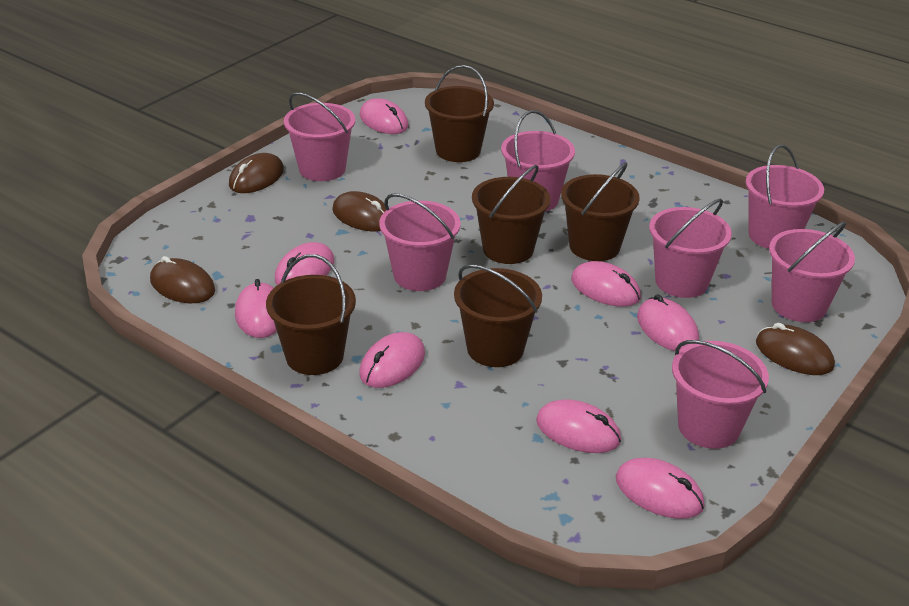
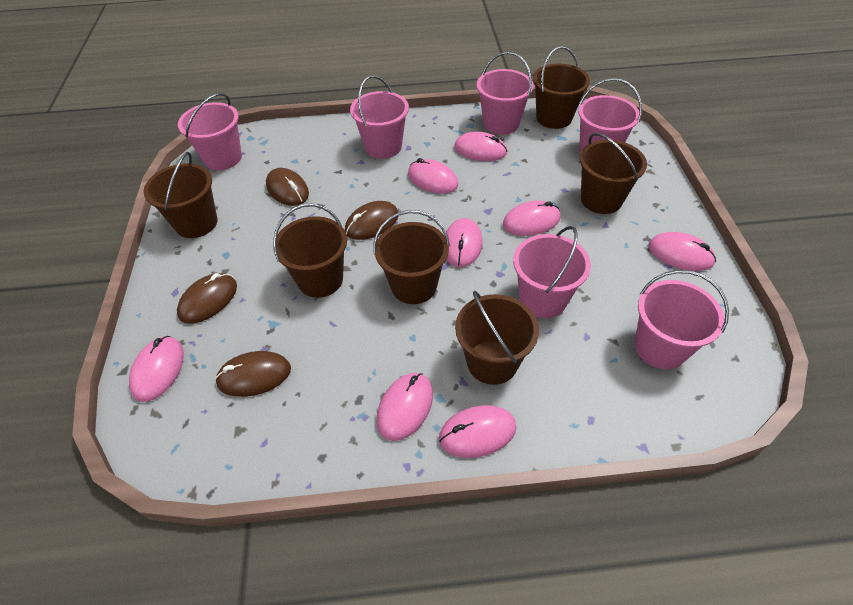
brown bucket: 5 -> 6
pink bucket: 7 -> 6

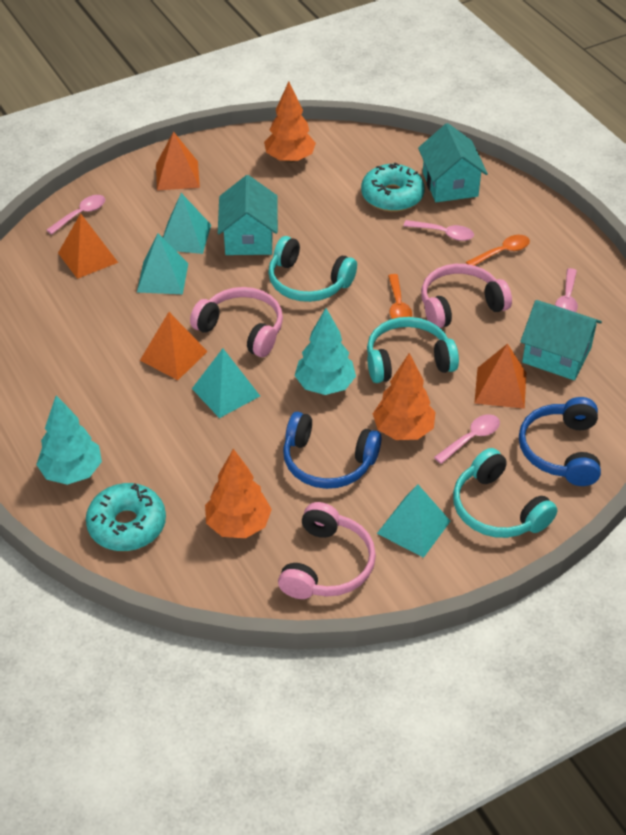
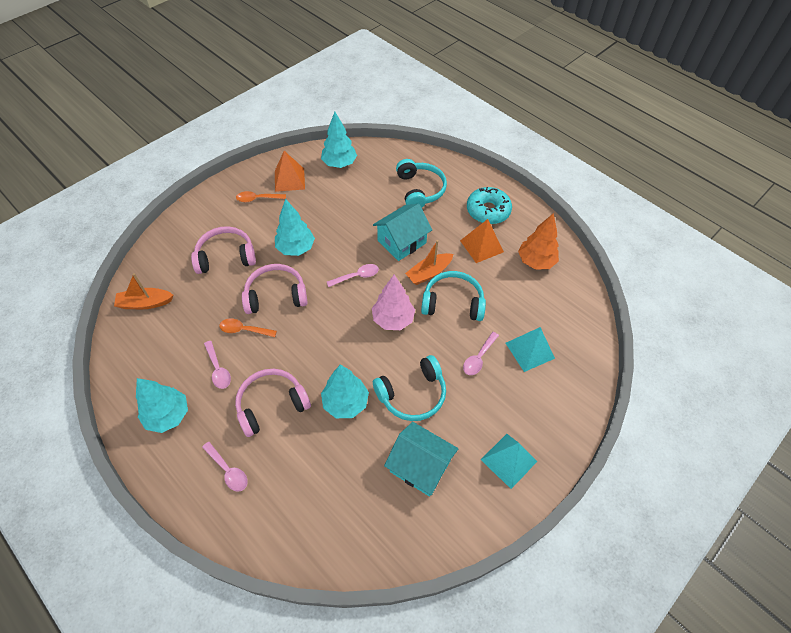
blue headphones: 2 -> 0
orange boat: 0 -> 2
orange pyramid: 4 -> 2
orange tree: 3 -> 1
pink tree: 0 -> 1
turquoise donut: 2 -> 1
turquoise house: 3 -> 2
turquoise pyramid: 4 -> 2
turquoise tree: 2 -> 4

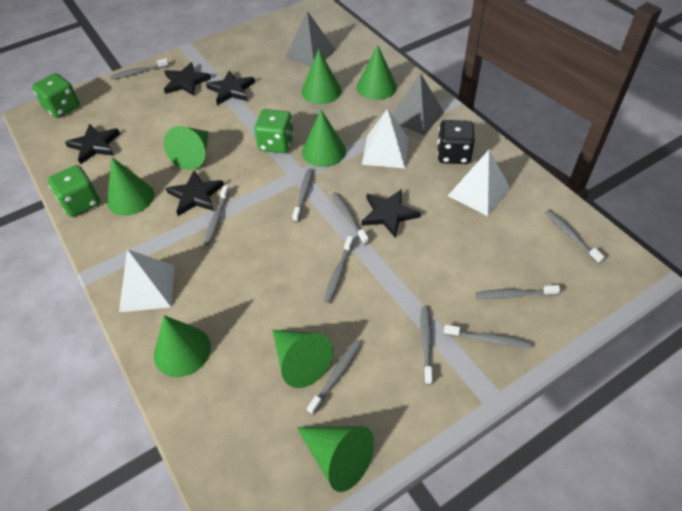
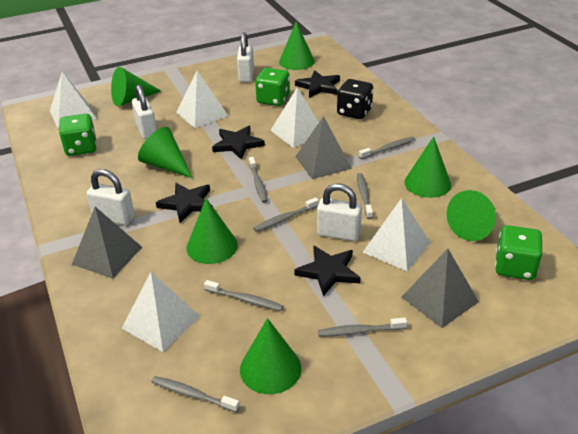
black star: 5 -> 4
green cone: 8 -> 7
grey pyramid: 2 -> 3
grey toothbrush: 10 -> 7
white padlock: 0 -> 4
white pyramid: 3 -> 5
■ ■ ■ ■ ■
About this task
Leave out each picture and extract the lines from the one containing "blue headphones: 2 -> 0" through the end of the records above, inclusive, exactly as they stand.

Exercise response
blue headphones: 2 -> 0
orange boat: 0 -> 2
orange pyramid: 4 -> 2
orange tree: 3 -> 1
pink tree: 0 -> 1
turquoise donut: 2 -> 1
turquoise house: 3 -> 2
turquoise pyramid: 4 -> 2
turquoise tree: 2 -> 4

black star: 5 -> 4
green cone: 8 -> 7
grey pyramid: 2 -> 3
grey toothbrush: 10 -> 7
white padlock: 0 -> 4
white pyramid: 3 -> 5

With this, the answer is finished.